# The task
Repeat the listing word for word. No pictures belong in the copy.

# Input for this task
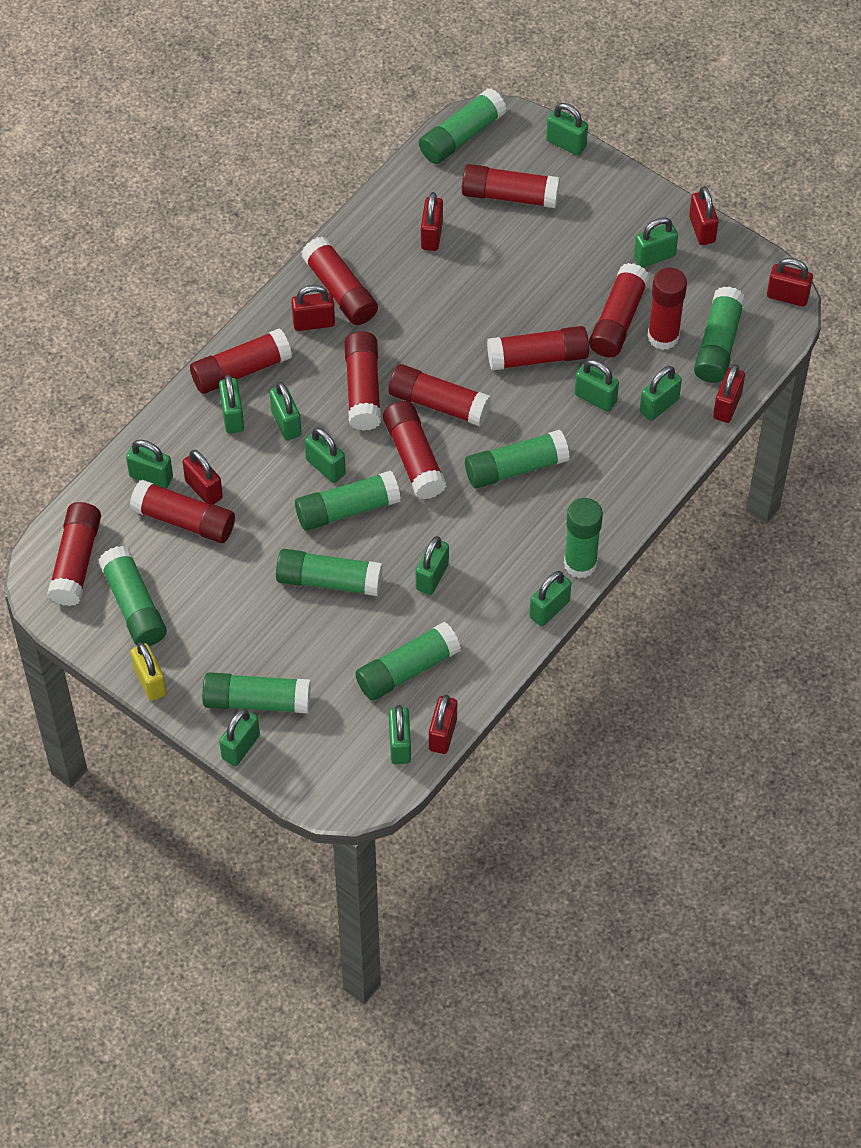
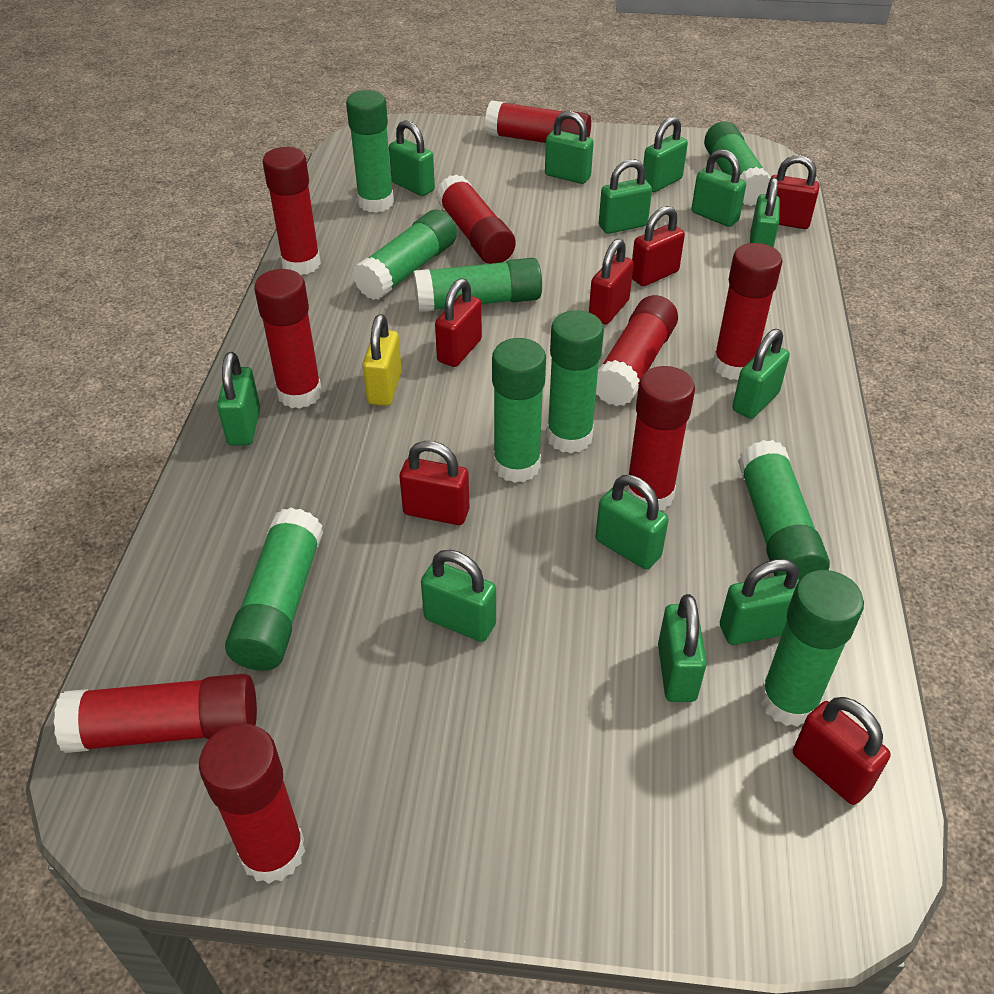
red glue stick: 11 -> 9
red padlock: 7 -> 6

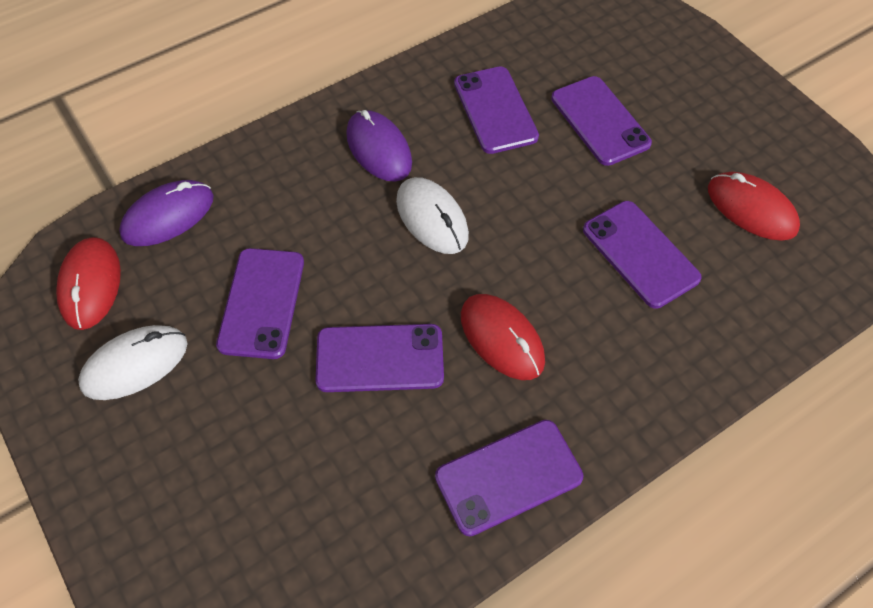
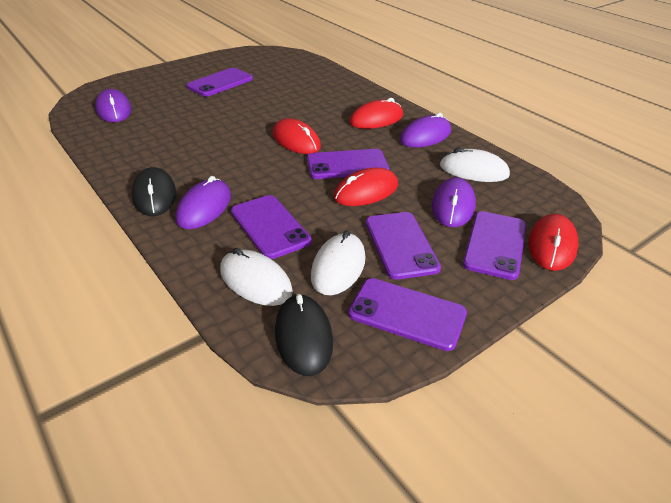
black mouse: 0 -> 2
purple mouse: 2 -> 4
red mouse: 3 -> 4
white mouse: 2 -> 3

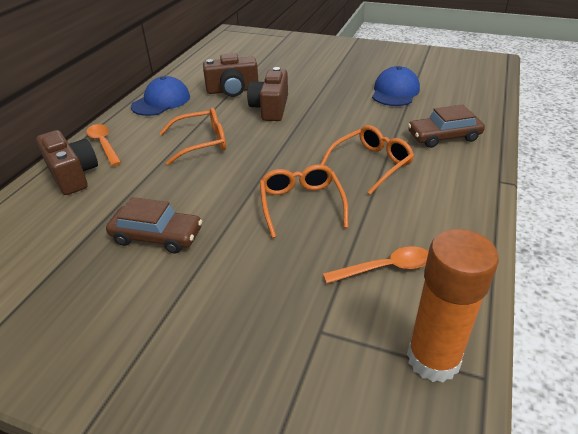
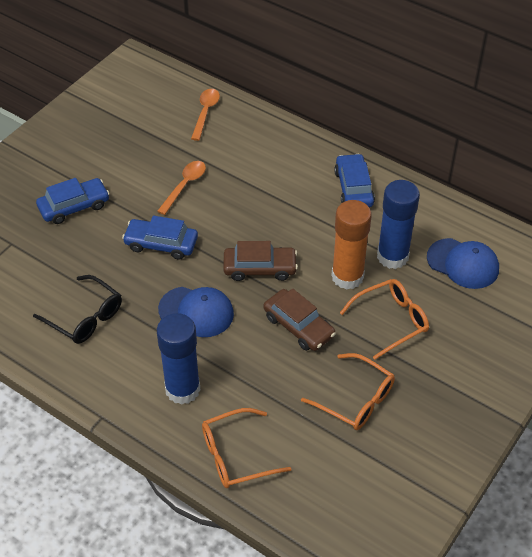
black glasses: 0 -> 1
blue car: 0 -> 3
blue glue stick: 0 -> 2
brown camera: 3 -> 0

# The answer
red glue stick: 11 -> 9
red padlock: 7 -> 6

black mouse: 0 -> 2
purple mouse: 2 -> 4
red mouse: 3 -> 4
white mouse: 2 -> 3

black glasses: 0 -> 1
blue car: 0 -> 3
blue glue stick: 0 -> 2
brown camera: 3 -> 0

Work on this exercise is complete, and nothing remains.